**Information supplied:**
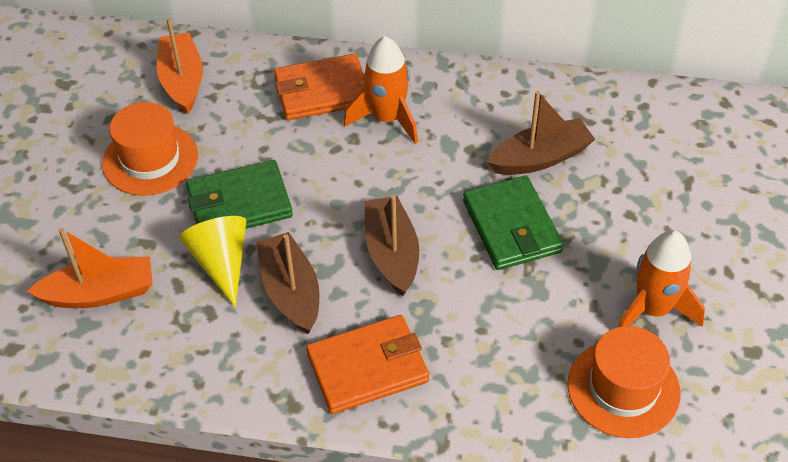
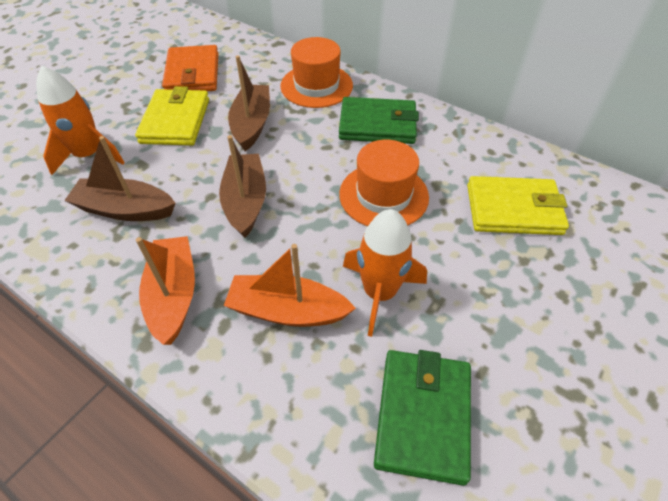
orange wallet: 2 -> 1
yellow cone: 1 -> 0
yellow wallet: 0 -> 2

**What to produce:**
Go through the data above and transcribe it in full, omitting any image.

**Result for this task:**
orange wallet: 2 -> 1
yellow cone: 1 -> 0
yellow wallet: 0 -> 2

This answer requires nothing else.